====== DATASET RECORDS ======

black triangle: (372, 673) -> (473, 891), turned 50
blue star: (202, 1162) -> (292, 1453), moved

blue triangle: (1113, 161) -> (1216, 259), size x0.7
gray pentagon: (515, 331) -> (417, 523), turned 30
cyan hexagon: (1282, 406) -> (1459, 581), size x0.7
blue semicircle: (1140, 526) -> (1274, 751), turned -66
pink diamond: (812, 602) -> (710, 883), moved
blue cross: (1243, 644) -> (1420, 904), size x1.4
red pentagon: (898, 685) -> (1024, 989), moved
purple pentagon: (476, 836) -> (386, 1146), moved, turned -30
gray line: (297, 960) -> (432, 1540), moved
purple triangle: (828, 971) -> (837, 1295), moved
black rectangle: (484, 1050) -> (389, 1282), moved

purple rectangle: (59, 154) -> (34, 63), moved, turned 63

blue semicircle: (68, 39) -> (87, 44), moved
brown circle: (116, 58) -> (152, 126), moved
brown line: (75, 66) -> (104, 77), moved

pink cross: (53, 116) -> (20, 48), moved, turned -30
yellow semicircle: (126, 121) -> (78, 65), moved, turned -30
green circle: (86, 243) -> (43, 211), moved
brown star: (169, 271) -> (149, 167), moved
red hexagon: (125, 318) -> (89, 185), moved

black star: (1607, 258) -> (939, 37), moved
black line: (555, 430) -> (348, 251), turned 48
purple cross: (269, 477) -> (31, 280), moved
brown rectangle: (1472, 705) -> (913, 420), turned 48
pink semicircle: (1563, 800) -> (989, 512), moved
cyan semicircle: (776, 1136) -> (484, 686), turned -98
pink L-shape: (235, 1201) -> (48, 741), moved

======

▶ [INSTRUCTIONS FOR THE TASK] Write the records out once more, exactly as shown.

▶ [EXERCISE RESULT]
black triangle: (372, 673) -> (473, 891), turned 50
blue star: (202, 1162) -> (292, 1453), moved

blue triangle: (1113, 161) -> (1216, 259), size x0.7
gray pentagon: (515, 331) -> (417, 523), turned 30
cyan hexagon: (1282, 406) -> (1459, 581), size x0.7
blue semicircle: (1140, 526) -> (1274, 751), turned -66
pink diamond: (812, 602) -> (710, 883), moved
blue cross: (1243, 644) -> (1420, 904), size x1.4
red pentagon: (898, 685) -> (1024, 989), moved
purple pentagon: (476, 836) -> (386, 1146), moved, turned -30
gray line: (297, 960) -> (432, 1540), moved
purple triangle: (828, 971) -> (837, 1295), moved
black rectangle: (484, 1050) -> (389, 1282), moved

purple rectangle: (59, 154) -> (34, 63), moved, turned 63

blue semicircle: (68, 39) -> (87, 44), moved
brown circle: (116, 58) -> (152, 126), moved
brown line: (75, 66) -> (104, 77), moved

pink cross: (53, 116) -> (20, 48), moved, turned -30
yellow semicircle: (126, 121) -> (78, 65), moved, turned -30
green circle: (86, 243) -> (43, 211), moved
brown star: (169, 271) -> (149, 167), moved
red hexagon: (125, 318) -> (89, 185), moved

black star: (1607, 258) -> (939, 37), moved
black line: (555, 430) -> (348, 251), turned 48
purple cross: (269, 477) -> (31, 280), moved
brown rectangle: (1472, 705) -> (913, 420), turned 48
pink semicircle: (1563, 800) -> (989, 512), moved
cyan semicircle: (776, 1136) -> (484, 686), turned -98
pink L-shape: (235, 1201) -> (48, 741), moved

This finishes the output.